> [YOUR ASSIGNMENT]
Look for the word "square" in the entries and copy every line where it shows up.

> [EXTRACTED MATERIAL]

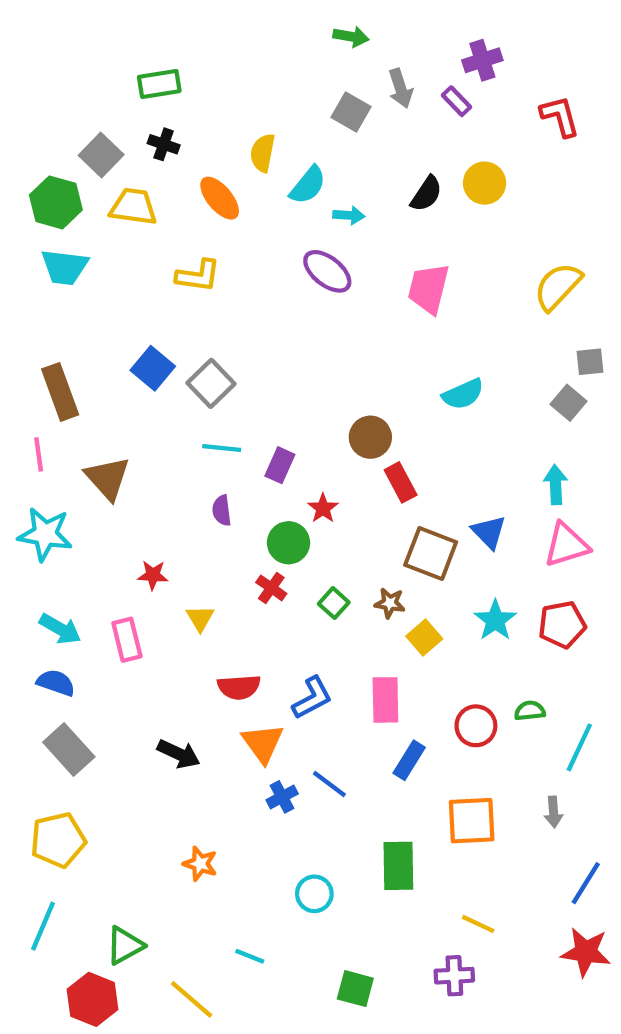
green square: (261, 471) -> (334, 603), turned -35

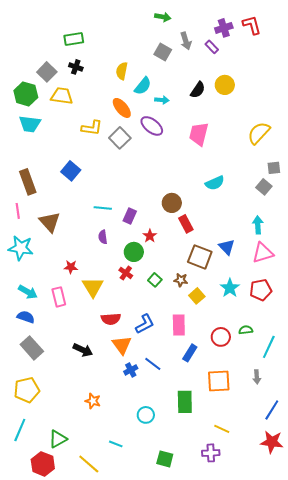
red L-shape: (560, 116) -> (252, 25), moved
orange ellipse: (220, 198) -> (122, 108), moved
gray square: (211, 383) -> (120, 138), moved
yellow triangle: (200, 618) -> (93, 287), size x1.6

> [TASK RESULT]
green square: (261, 471) -> (334, 603), turned -35
gray square: (211, 383) -> (120, 138), moved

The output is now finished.